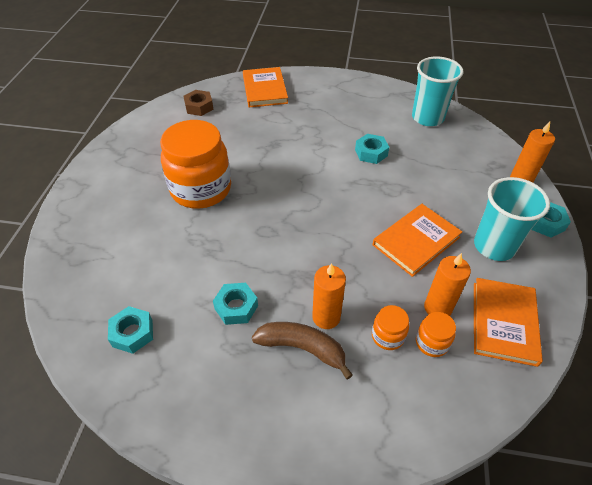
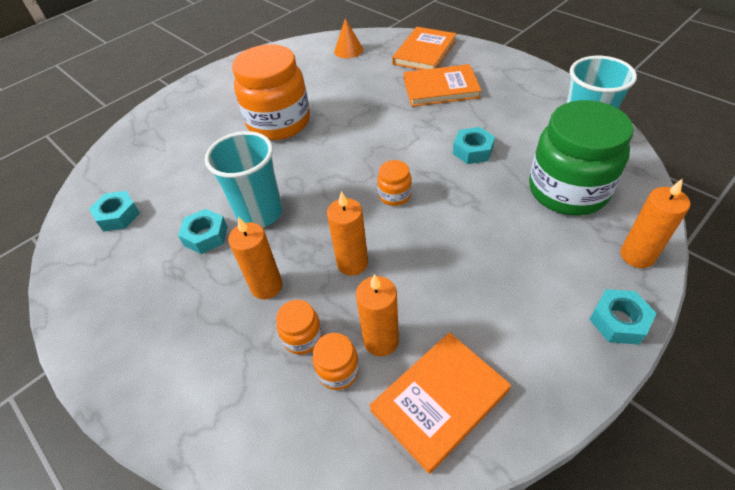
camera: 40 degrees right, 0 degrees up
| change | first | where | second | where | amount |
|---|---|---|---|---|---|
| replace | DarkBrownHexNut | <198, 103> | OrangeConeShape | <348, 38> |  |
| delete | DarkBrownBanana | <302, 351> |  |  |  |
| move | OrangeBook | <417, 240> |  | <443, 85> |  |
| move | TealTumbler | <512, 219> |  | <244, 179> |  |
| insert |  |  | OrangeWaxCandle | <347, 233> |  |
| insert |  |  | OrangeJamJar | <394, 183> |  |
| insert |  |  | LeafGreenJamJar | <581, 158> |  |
++++++++
- **Exercise goal**: Reprint every record exactly and skip the pictures.

- **The completed task**:
camera: 40 degrees right, 0 degrees up
| change | first | where | second | where | amount |
|---|---|---|---|---|---|
| replace | DarkBrownHexNut | <198, 103> | OrangeConeShape | <348, 38> |  |
| delete | DarkBrownBanana | <302, 351> |  |  |  |
| move | OrangeBook | <417, 240> |  | <443, 85> |  |
| move | TealTumbler | <512, 219> |  | <244, 179> |  |
| insert |  |  | OrangeWaxCandle | <347, 233> |  |
| insert |  |  | OrangeJamJar | <394, 183> |  |
| insert |  |  | LeafGreenJamJar | <581, 158> |  |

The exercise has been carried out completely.